— What this task involves —
Each entry should be set down again verbatim, with the images omitted.

— Given records —
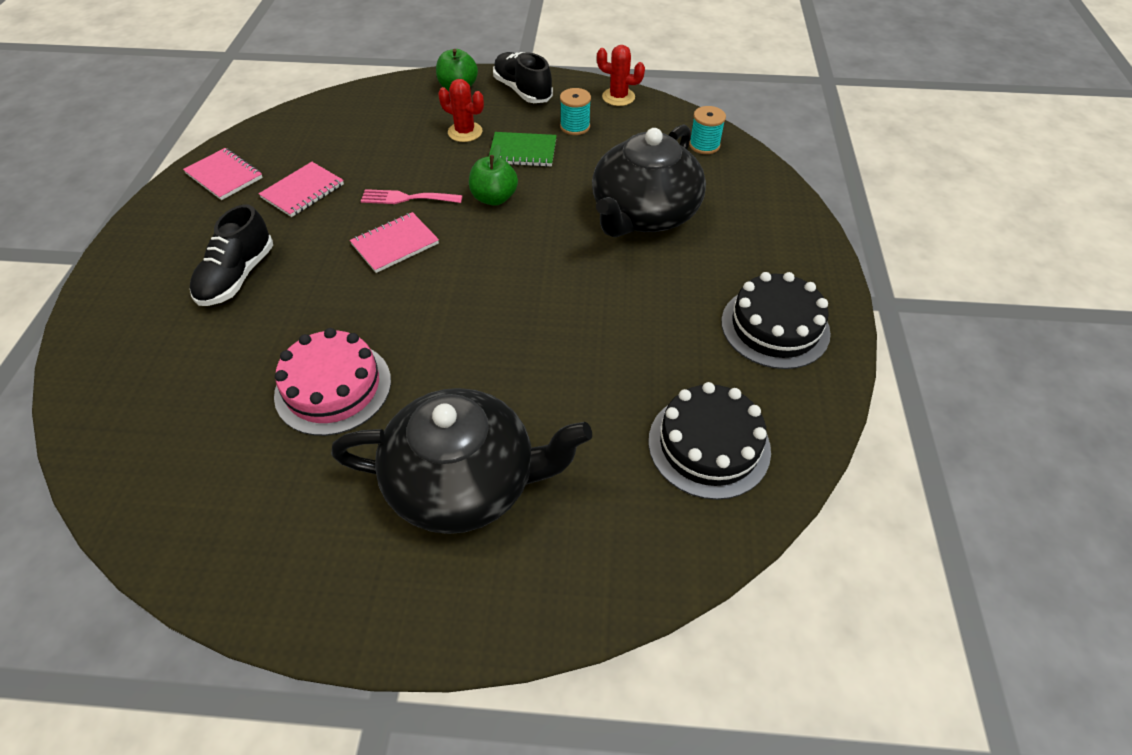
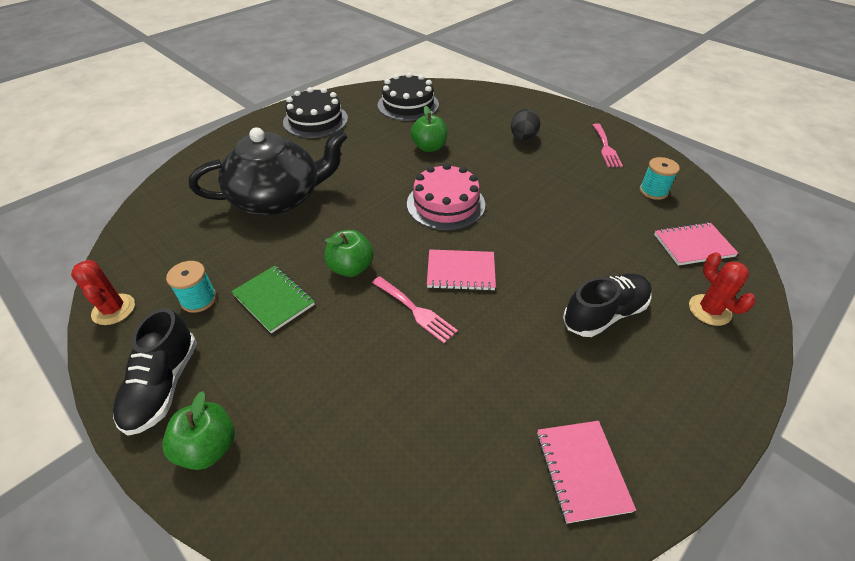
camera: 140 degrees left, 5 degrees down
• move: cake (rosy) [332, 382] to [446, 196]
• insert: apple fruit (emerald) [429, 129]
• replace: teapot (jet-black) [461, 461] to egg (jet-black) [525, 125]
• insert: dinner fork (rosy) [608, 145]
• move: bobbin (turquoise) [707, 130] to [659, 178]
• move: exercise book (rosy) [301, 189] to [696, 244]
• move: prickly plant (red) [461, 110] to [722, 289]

— Reply to the exercise —
camera: 140 degrees left, 5 degrees down
• move: cake (rosy) [332, 382] to [446, 196]
• insert: apple fruit (emerald) [429, 129]
• replace: teapot (jet-black) [461, 461] to egg (jet-black) [525, 125]
• insert: dinner fork (rosy) [608, 145]
• move: bobbin (turquoise) [707, 130] to [659, 178]
• move: exercise book (rosy) [301, 189] to [696, 244]
• move: prickly plant (red) [461, 110] to [722, 289]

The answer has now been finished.